Your instructions:
Reproduce the records exactly, but not the pictures.
--------------------------------
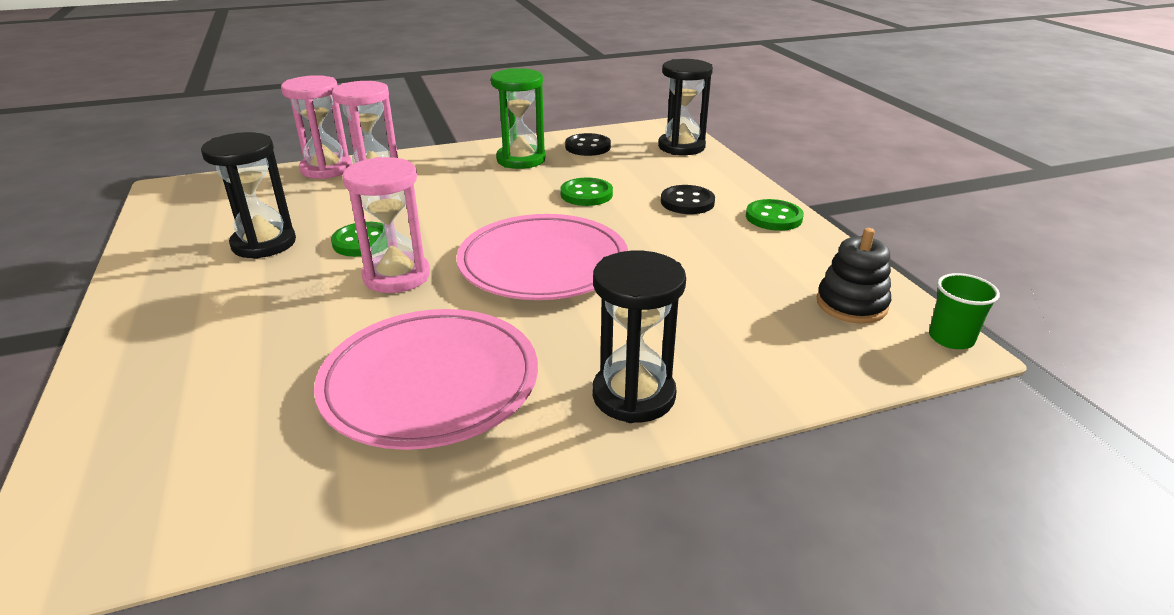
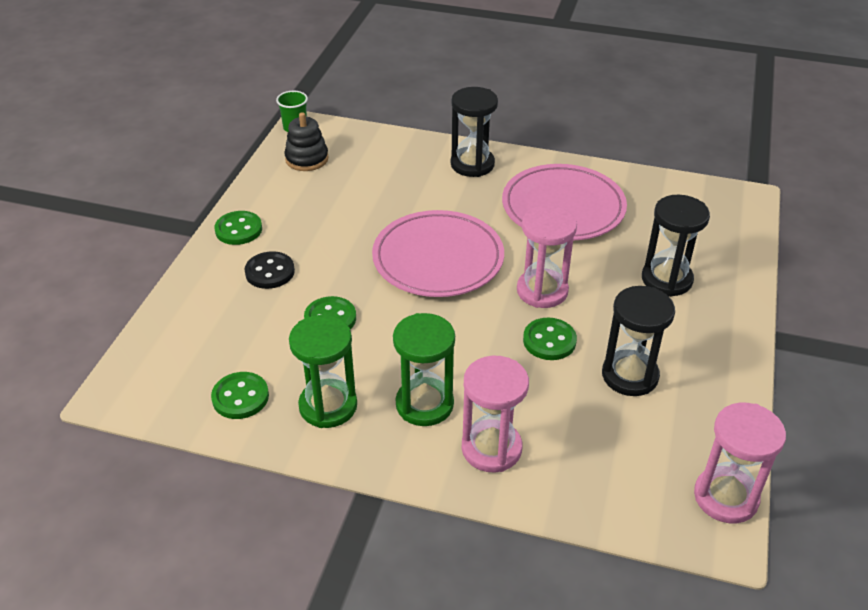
camera: 145 degrees left, 10 degrees up
(326, 169) = (535, 493): pink hourglass -> pink hourglass (725, 497)
(448, 179) = (424, 404): none -> green hourglass
(588, 147) = (240, 397): black button -> green button
(681, 147) = (160, 349): black hourglass -> black hourglass (666, 279)

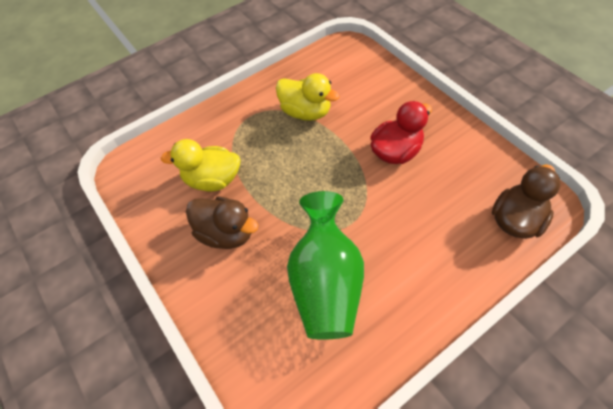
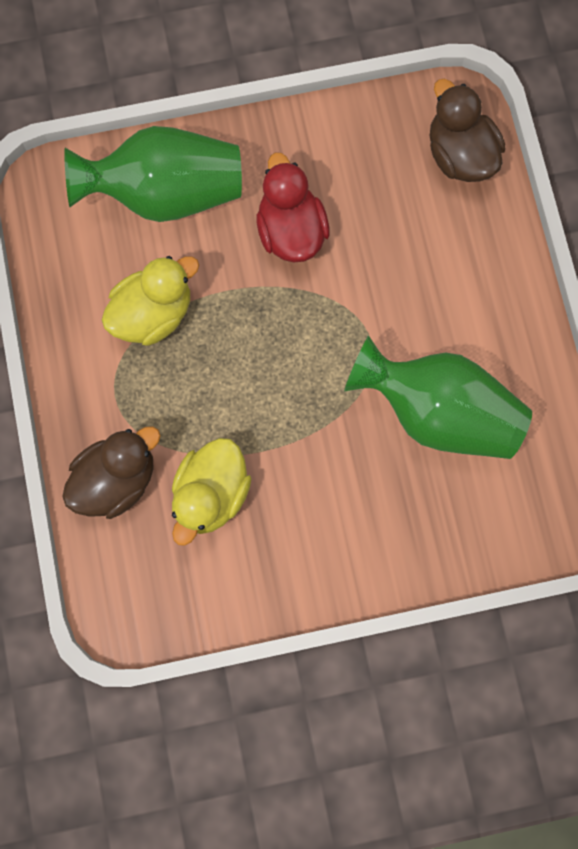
camera: 70 degrees left, 20 degrees up
(226, 233) = (310, 505): brown duck -> brown duck (116, 479)
(377, 90) = (166, 193): none -> green vase

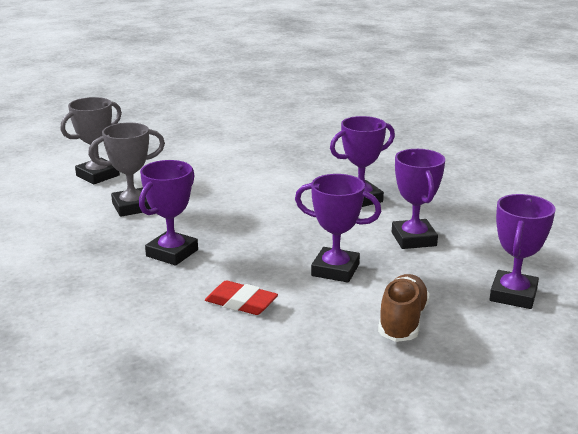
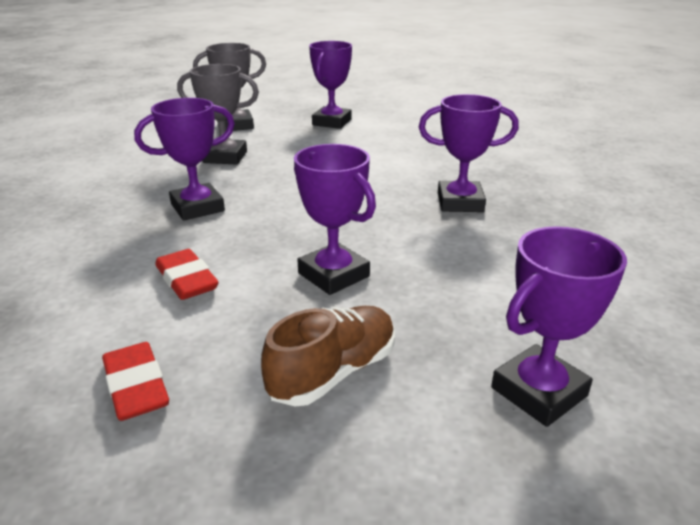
camera: 30 degrees right, 5 degrees up
(300, 367) = (136, 386): none -> red eraser
(413, 239) = (474, 266): purple trophy -> purple trophy (332, 122)

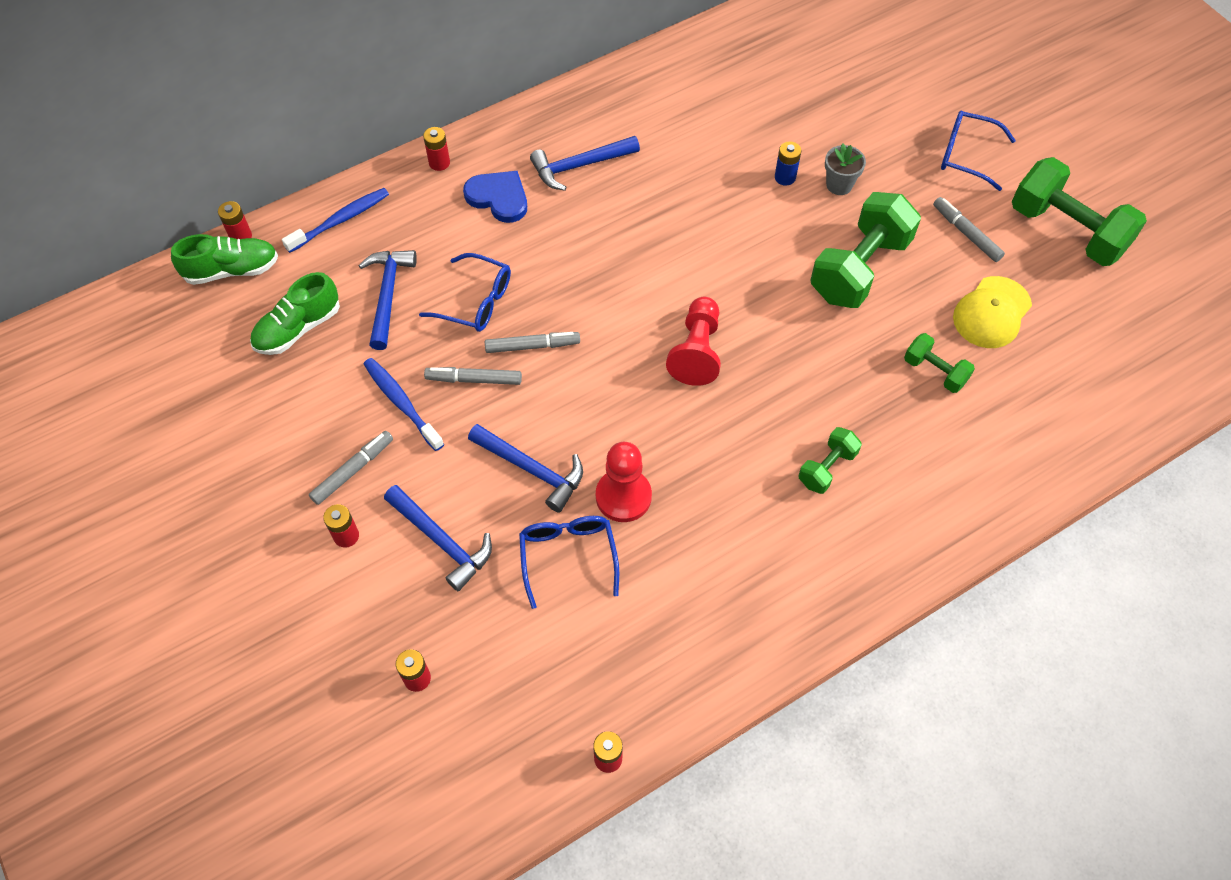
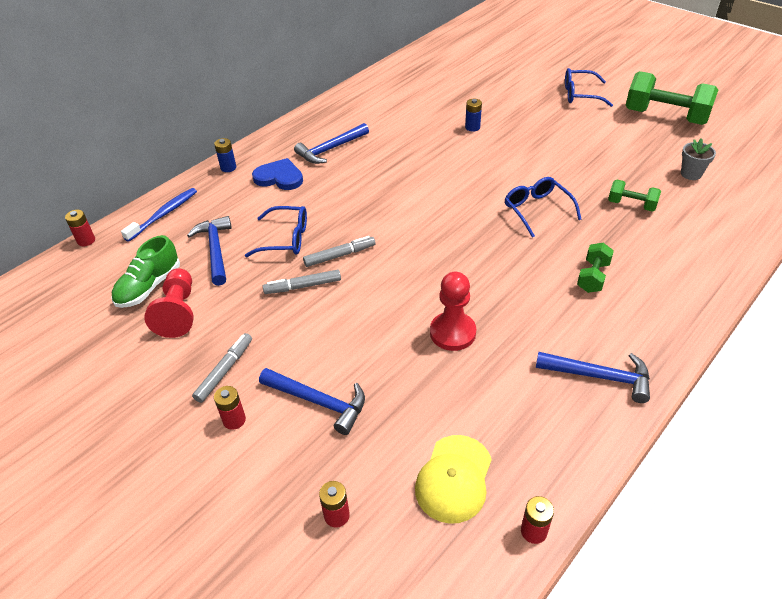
camera: 15 degrees left, 15 degrees down
(232, 270) = (84, 262): green shoe -> none
(401, 403) = (250, 315): blue toothbrush -> none
(439, 163) = (228, 168): red battery -> blue battery
(532, 469) = (372, 333): blue hammer -> blue hammer (599, 376)
(568, 557) = (428, 385): blue glasses -> blue glasses (537, 210)
(696, 351) = (462, 231): red pawn -> red pawn (178, 312)
(839, 185) = (509, 124): grey flower pot -> grey flower pot (691, 174)
(859, 268) = (548, 162): green dumbbell -> none
(966, 233) = (604, 131): grey marker -> none
(992, 313) = (647, 166): yellow cap -> yellow cap (454, 478)

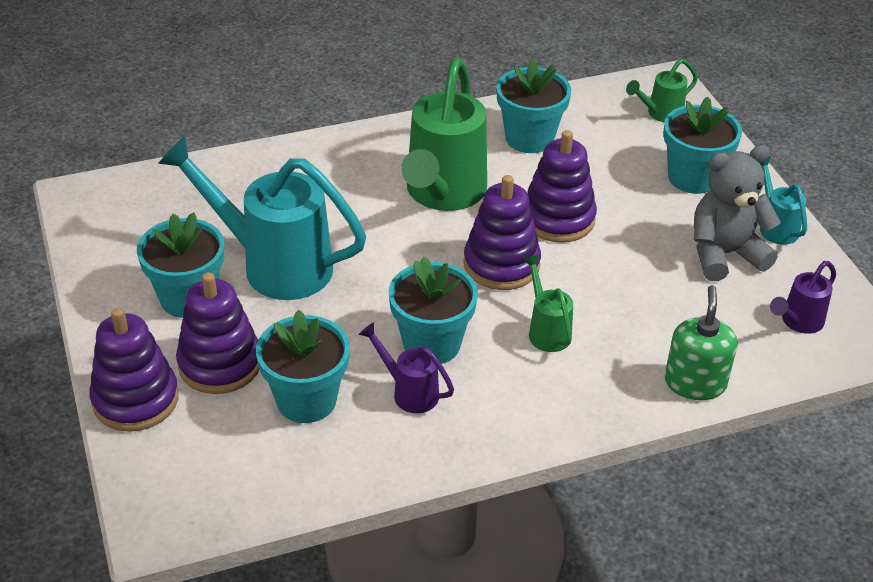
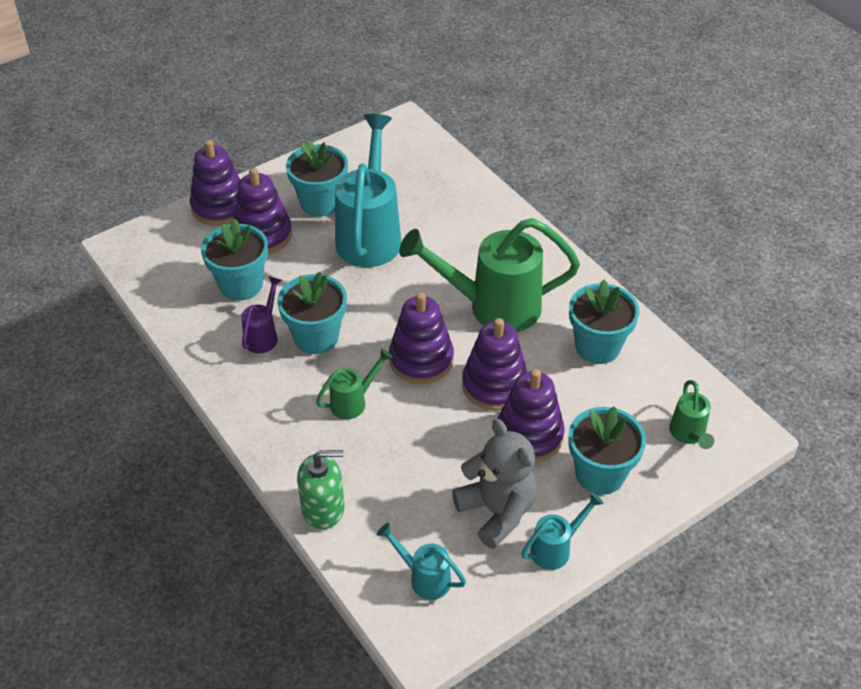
camera: 75 degrees right, 5 degrees up
(633, 211) = (529, 435): none -> purple stacking toy
(660, 114) = (688, 435): green watering can -> green watering can turned 135 degrees counterclockwise
(798, 322) = (424, 578): purple watering can -> turquoise watering can

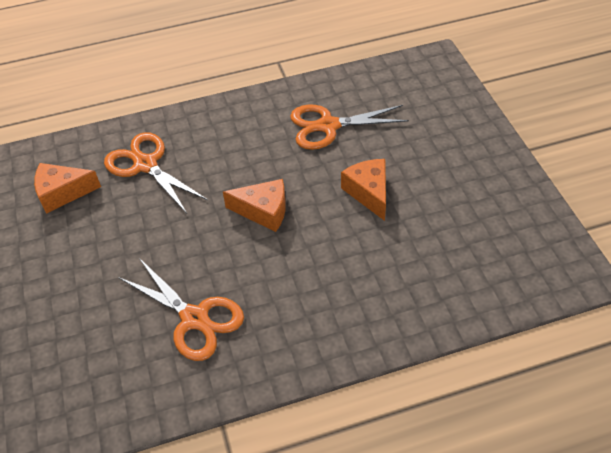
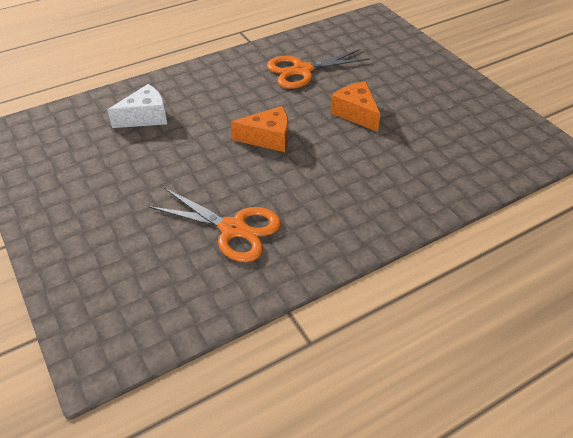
camera: 15 degrees left, 5 degrees down
(63, 193) = (71, 148): orange cheese -> none
(145, 165) = (145, 117): orange scissors -> white cheese

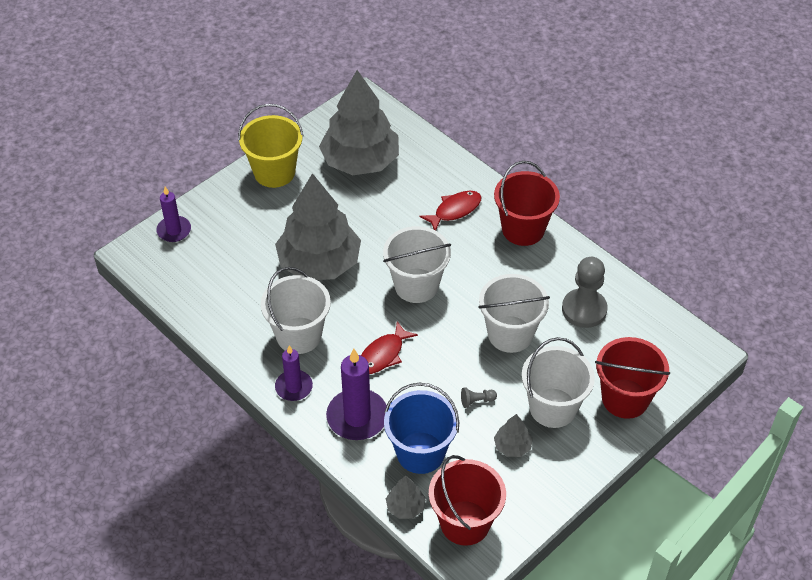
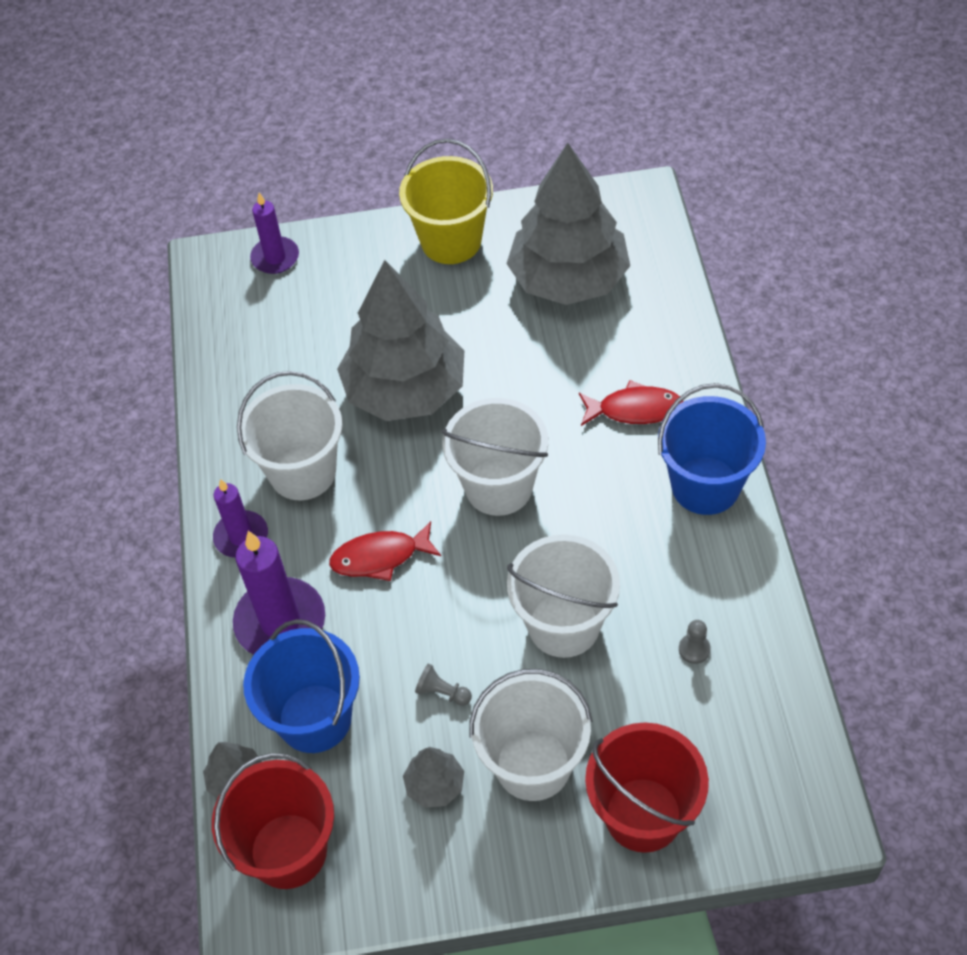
camera: 40 degrees right, 5 degrees up
(523, 229) = (705, 486): red bucket -> blue bucket
(584, 309) = (694, 649): grey pawn -> grey pawn, size x0.43

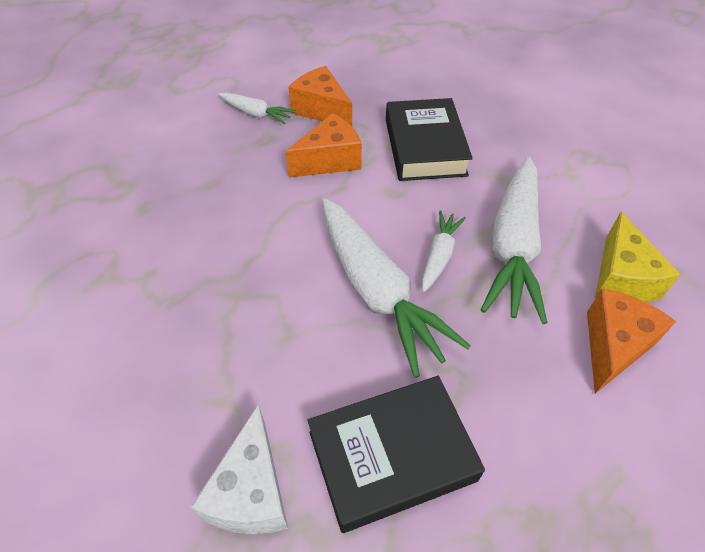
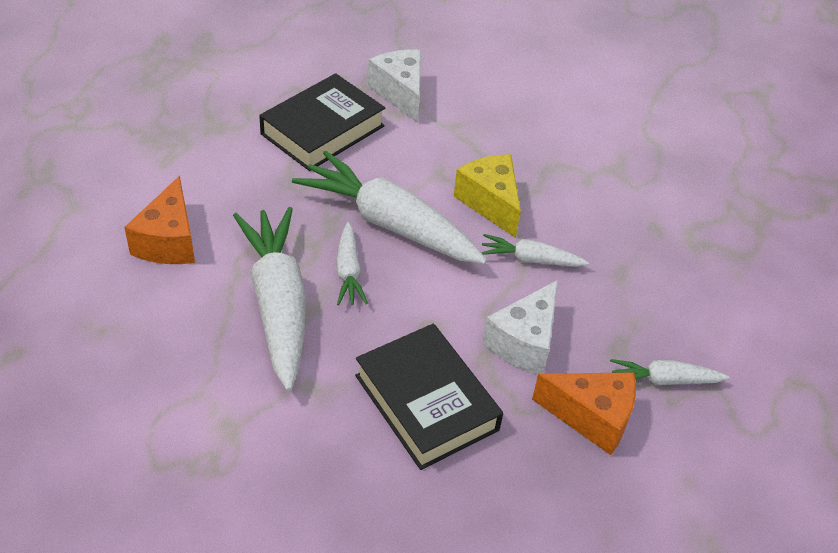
camera: 150 degrees right, 5 degrees down
(274, 216) = (530, 259): none -> white carrot
(330, 160) = (524, 342): orange cheese -> white cheese
(621, 278) = (162, 305): yellow cheese -> yellow cheese (490, 203)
--------------------------------
Final answer:
camera: 145 degrees left, 10 degrees up
(326, 169) = (535, 493): pink hourglass -> pink hourglass (725, 497)
(448, 179) = (424, 404): none -> green hourglass
(588, 147) = (240, 397): black button -> green button
(681, 147) = (160, 349): black hourglass -> black hourglass (666, 279)

camera: 70 degrees left, 20 degrees up
(226, 233) = (310, 505): brown duck -> brown duck (116, 479)
(377, 90) = (166, 193): none -> green vase

camera: 30 degrees right, 5 degrees up
(300, 367) = (136, 386): none -> red eraser
(413, 239) = (474, 266): purple trophy -> purple trophy (332, 122)

camera: 15 degrees left, 15 degrees down
(232, 270) = (84, 262): green shoe -> none
(401, 403) = (250, 315): blue toothbrush -> none
(439, 163) = (228, 168): red battery -> blue battery
(532, 469) = (372, 333): blue hammer -> blue hammer (599, 376)
(568, 557) = (428, 385): blue glasses -> blue glasses (537, 210)
(696, 351) = (462, 231): red pawn -> red pawn (178, 312)
(839, 185) = (509, 124): grey flower pot -> grey flower pot (691, 174)
(859, 268) = (548, 162): green dumbbell -> none
(966, 233) = (604, 131): grey marker -> none
(992, 313) = (647, 166): yellow cap -> yellow cap (454, 478)

camera: 75 degrees right, 5 degrees up
(633, 211) = (529, 435): none -> purple stacking toy
(660, 114) = (688, 435): green watering can -> green watering can turned 135 degrees counterclockwise
(798, 322) = (424, 578): purple watering can -> turquoise watering can

camera: 15 degrees left, 5 degrees down
(63, 193) = (71, 148): orange cheese -> none
(145, 165) = (145, 117): orange scissors -> white cheese

camera: 40 degrees right, 5 degrees up
(523, 229) = (705, 486): red bucket -> blue bucket
(584, 309) = (694, 649): grey pawn -> grey pawn, size x0.43

camera: 150 degrees right, 5 degrees down
(274, 216) = (530, 259): none -> white carrot
(330, 160) = (524, 342): orange cheese -> white cheese
(621, 278) = (162, 305): yellow cheese -> yellow cheese (490, 203)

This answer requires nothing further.